> Raw data

^^^^^^^^

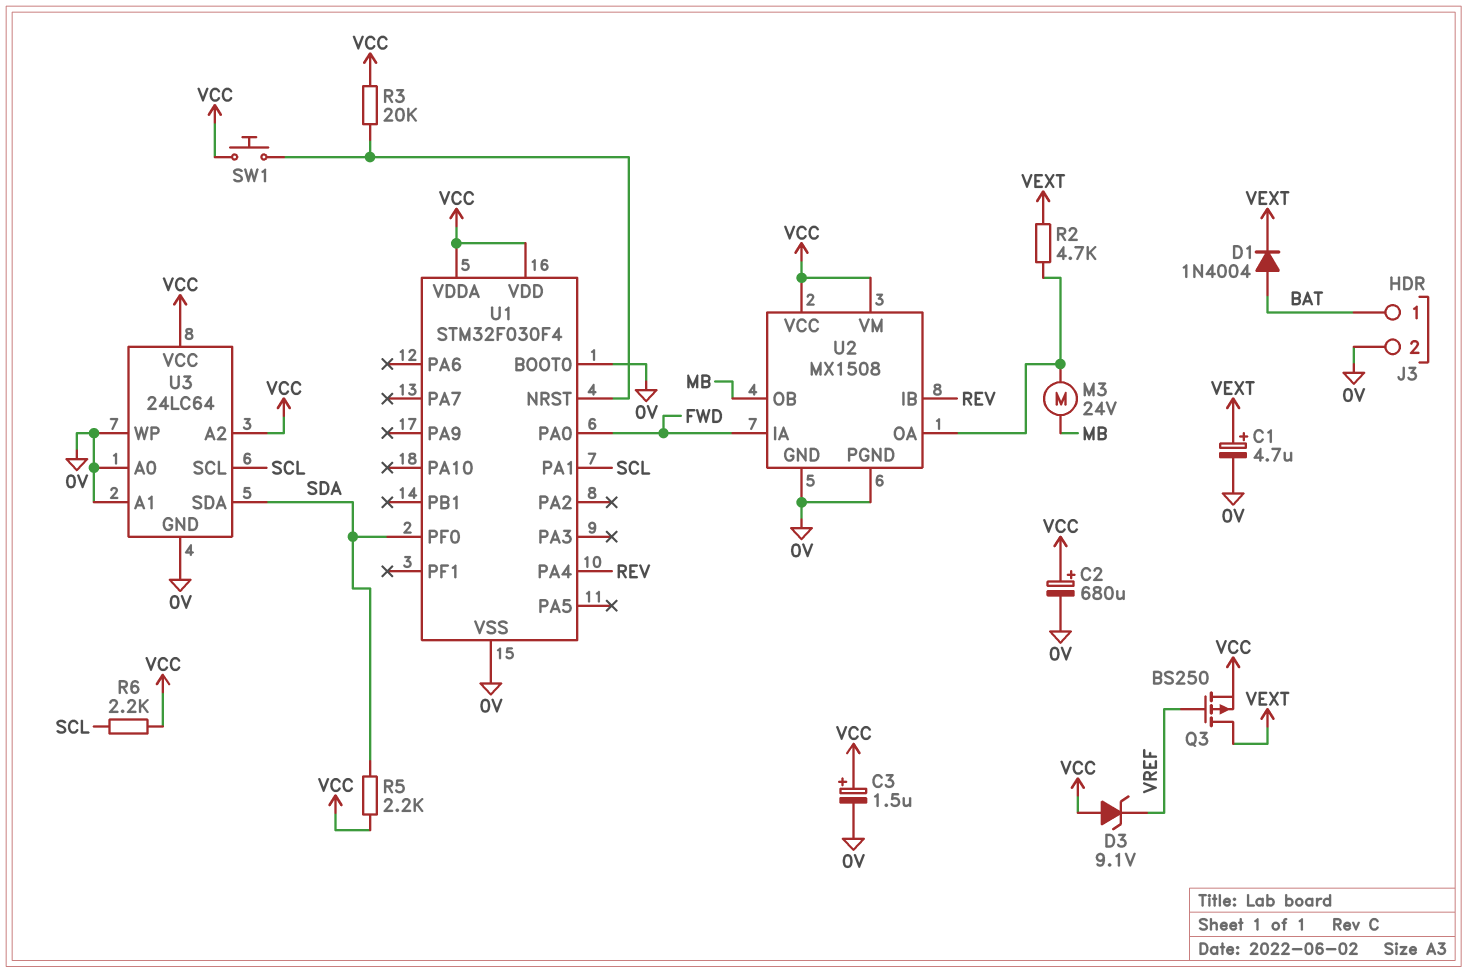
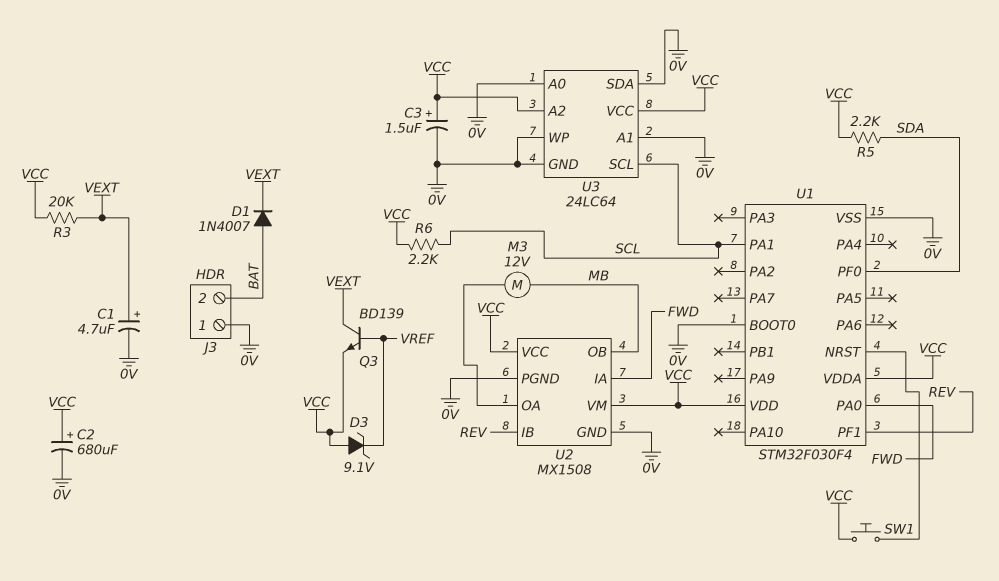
D1: diode 1N4004 (A BAT, K VEXT) -> diode 1N4007 (A BAT, K VEXT)
J3 pin 1: BAT -> 0V
J3 pin 2: 0V -> BAT
M3: motor 24V (MB, U2/OA) -> motor 12V (MB, U2/OA)
Q3: PMOS BS250 (G VREF, D VEXT, S VCC) -> NPN BD139 (B VREF, C VEXT, E VCC)
R2: 4.7k (U2/OA, VEXT) -> none
R3: 20k (U1/NRST, VCC) -> 20k (VCC, VEXT)
U1 pin PA4: REV -> none
U1 pin PF1: none -> REV
U3 pin SDA: SDA -> 0V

^^^^^^^^

> Task description
Every entry is to be reproduced word for word, and no image is carried over.

> The completed task
D1: diode 1N4004 (A BAT, K VEXT) -> diode 1N4007 (A BAT, K VEXT)
J3 pin 1: BAT -> 0V
J3 pin 2: 0V -> BAT
M3: motor 24V (MB, U2/OA) -> motor 12V (MB, U2/OA)
Q3: PMOS BS250 (G VREF, D VEXT, S VCC) -> NPN BD139 (B VREF, C VEXT, E VCC)
R2: 4.7k (U2/OA, VEXT) -> none
R3: 20k (U1/NRST, VCC) -> 20k (VCC, VEXT)
U1 pin PA4: REV -> none
U1 pin PF1: none -> REV
U3 pin SDA: SDA -> 0V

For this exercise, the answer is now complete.